### MATERIAL PROVIDED
= = = = = = =
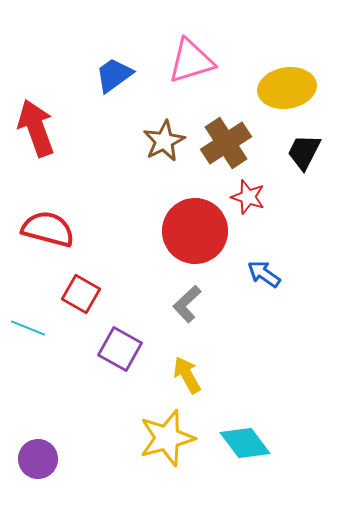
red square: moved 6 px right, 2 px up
= = = = = = =
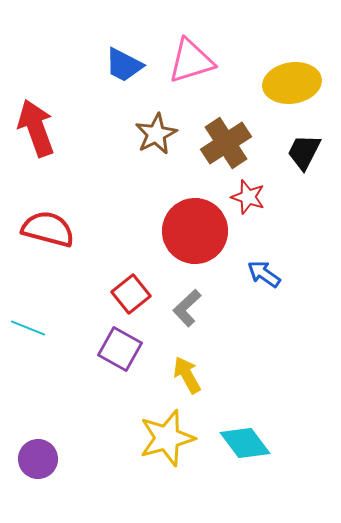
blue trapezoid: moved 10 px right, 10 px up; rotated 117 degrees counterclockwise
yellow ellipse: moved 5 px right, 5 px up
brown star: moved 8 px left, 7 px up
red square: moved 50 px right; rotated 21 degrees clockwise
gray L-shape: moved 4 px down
= = = = = = =
### REQUIRED WORK
Rewrite the rows from the line with "blue trapezoid: moved" to the line with "red square: moved 50", both ends included, as a numbered list, dropping any blank lines.

### OUTPUT FOR THIS TASK
1. blue trapezoid: moved 10 px right, 10 px up; rotated 117 degrees counterclockwise
2. yellow ellipse: moved 5 px right, 5 px up
3. brown star: moved 8 px left, 7 px up
4. red square: moved 50 px right; rotated 21 degrees clockwise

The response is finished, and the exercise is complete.